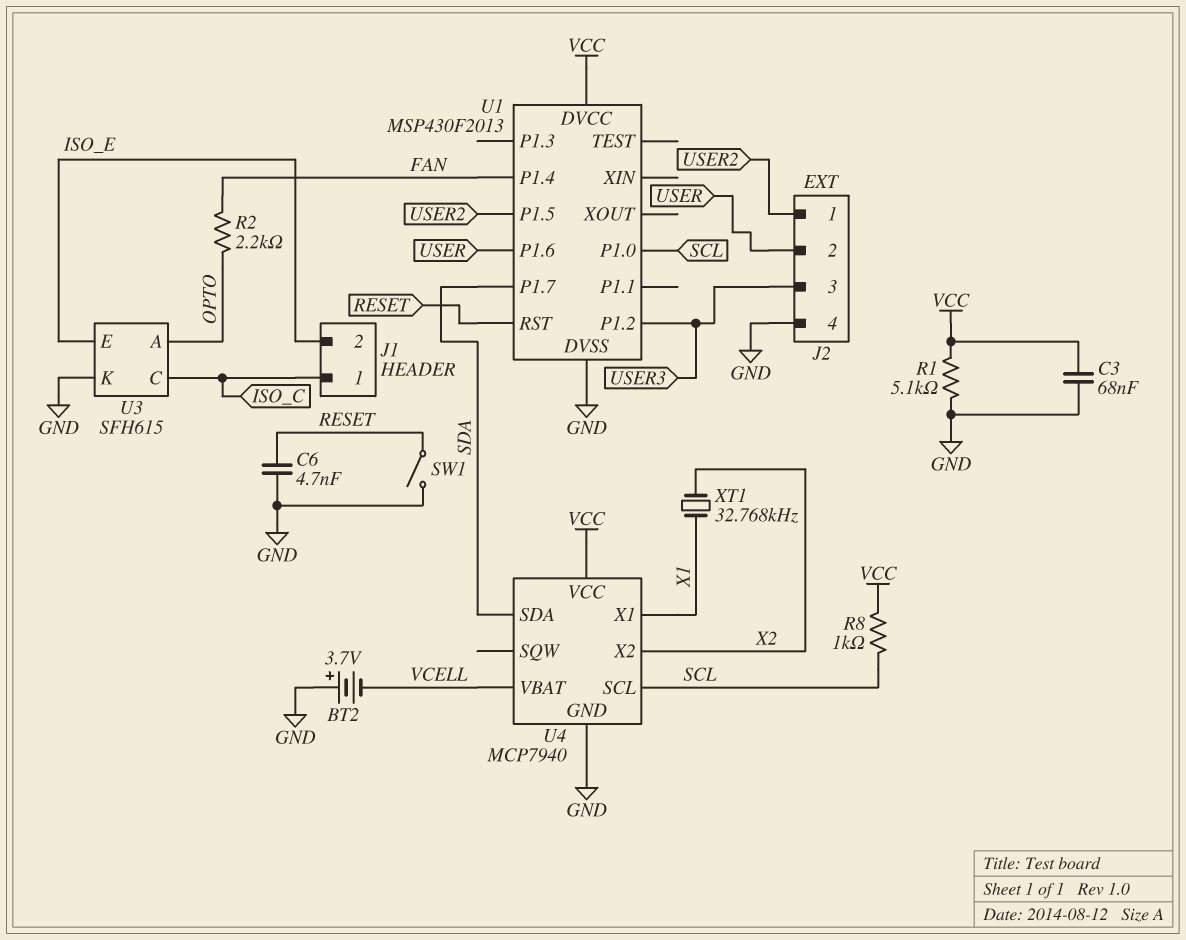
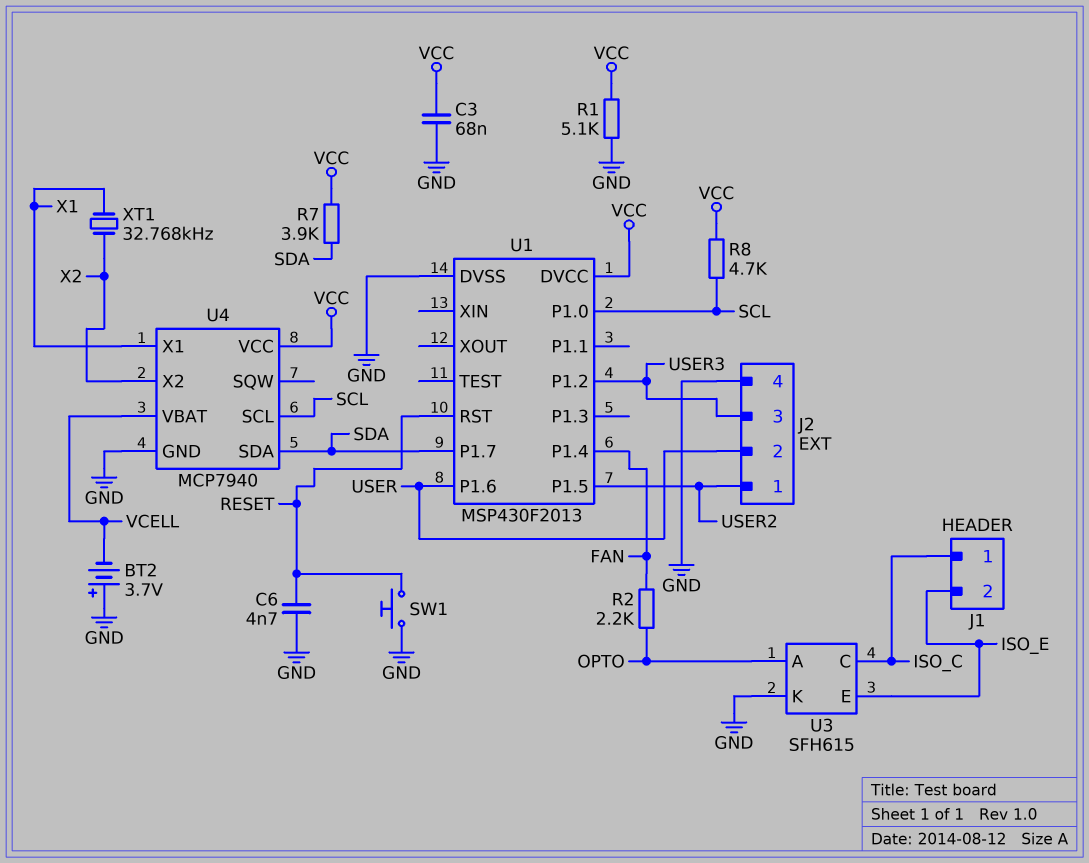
R7: none -> 3.9k (SDA, VCC)
R8: 1k (SCL, VCC) -> 4.7k (SCL, VCC)
SW1: switch (GND, RESET) -> button (GND, RESET)

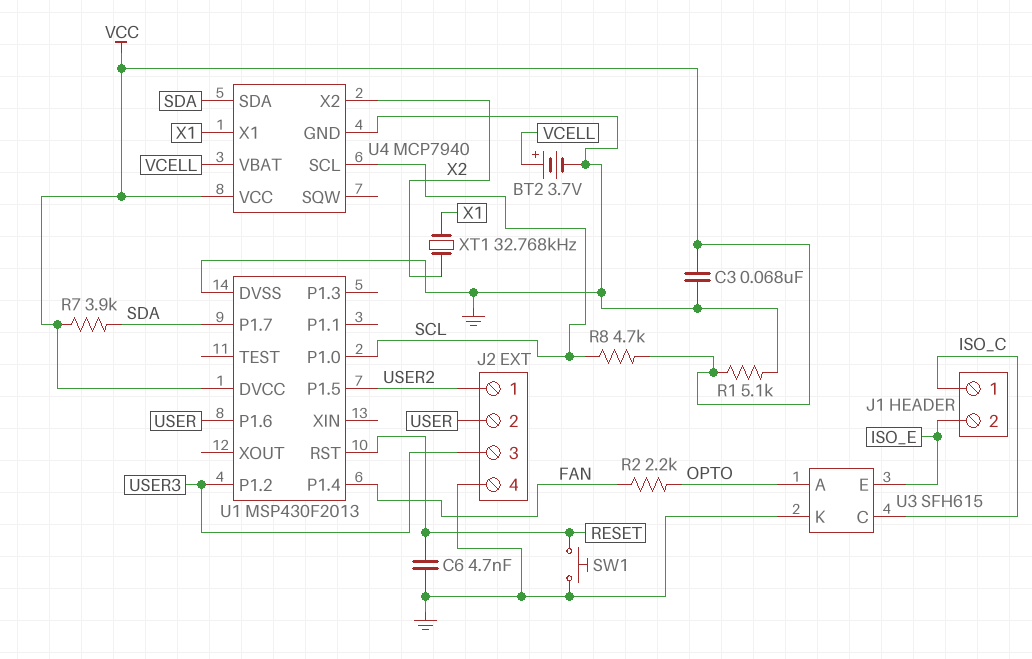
BT2: 3.7V (plus GND, minus VCELL) -> 3.7V (plus VCELL, minus GND)

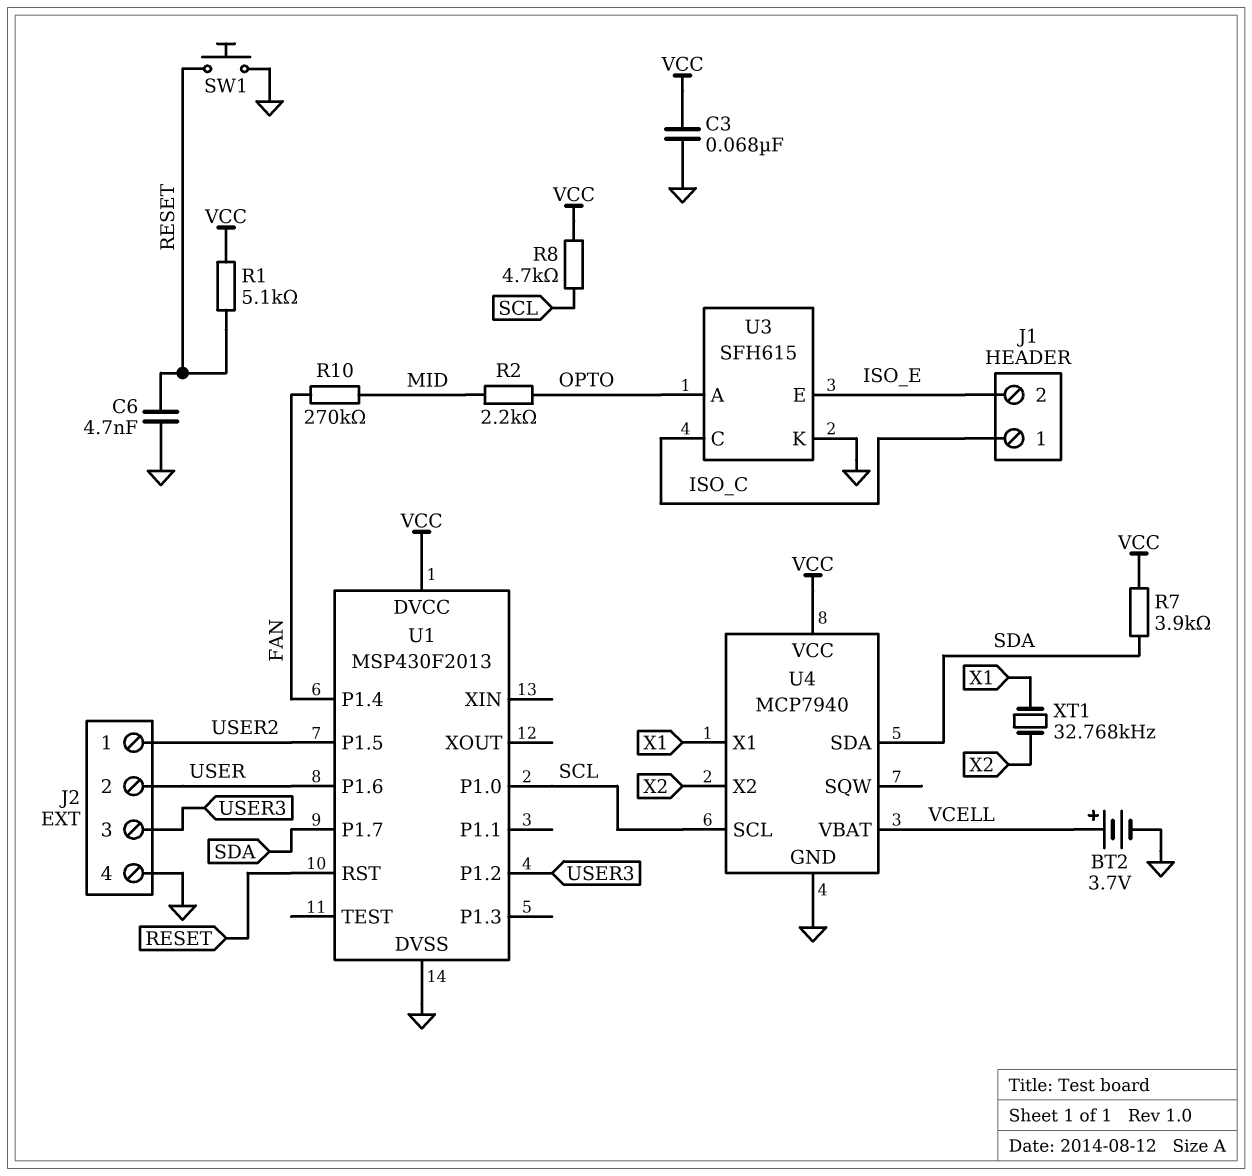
R1: 5.1k (GND, VCC) -> 5.1k (RESET, VCC)
R2: 2.2k (FAN, OPTO) -> 2.2k (MID, OPTO)
R10: none -> 270k (FAN, MID)

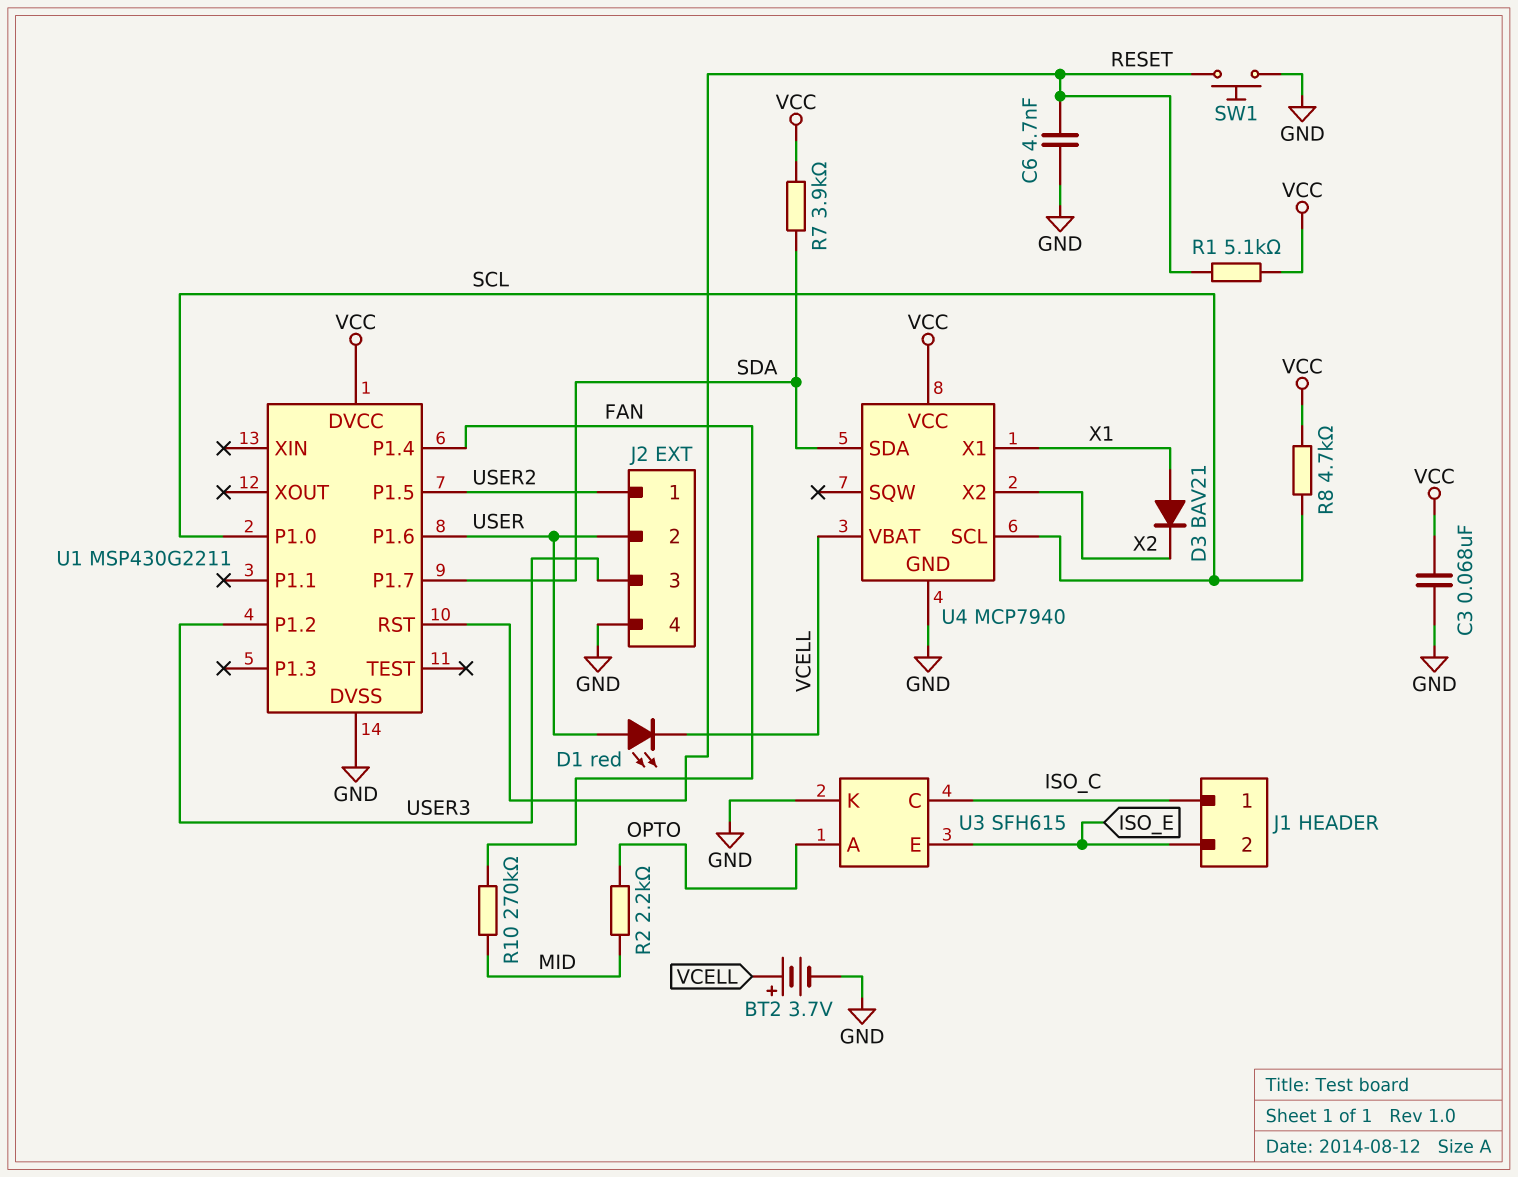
D1: none -> LED red (A USER, K VCELL)
D3: none -> diode BAV21 (A X1, K X2)
U1: MSP430F2013 -> MSP430G2211
XT1: 32.768kHz (X1, X2) -> none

□ □ □ □

Please retype the records above exactly, but leave out any pictures.

R7: none -> 3.9k (SDA, VCC)
R8: 1k (SCL, VCC) -> 4.7k (SCL, VCC)
SW1: switch (GND, RESET) -> button (GND, RESET)

BT2: 3.7V (plus GND, minus VCELL) -> 3.7V (plus VCELL, minus GND)

R1: 5.1k (GND, VCC) -> 5.1k (RESET, VCC)
R2: 2.2k (FAN, OPTO) -> 2.2k (MID, OPTO)
R10: none -> 270k (FAN, MID)

D1: none -> LED red (A USER, K VCELL)
D3: none -> diode BAV21 (A X1, K X2)
U1: MSP430F2013 -> MSP430G2211
XT1: 32.768kHz (X1, X2) -> none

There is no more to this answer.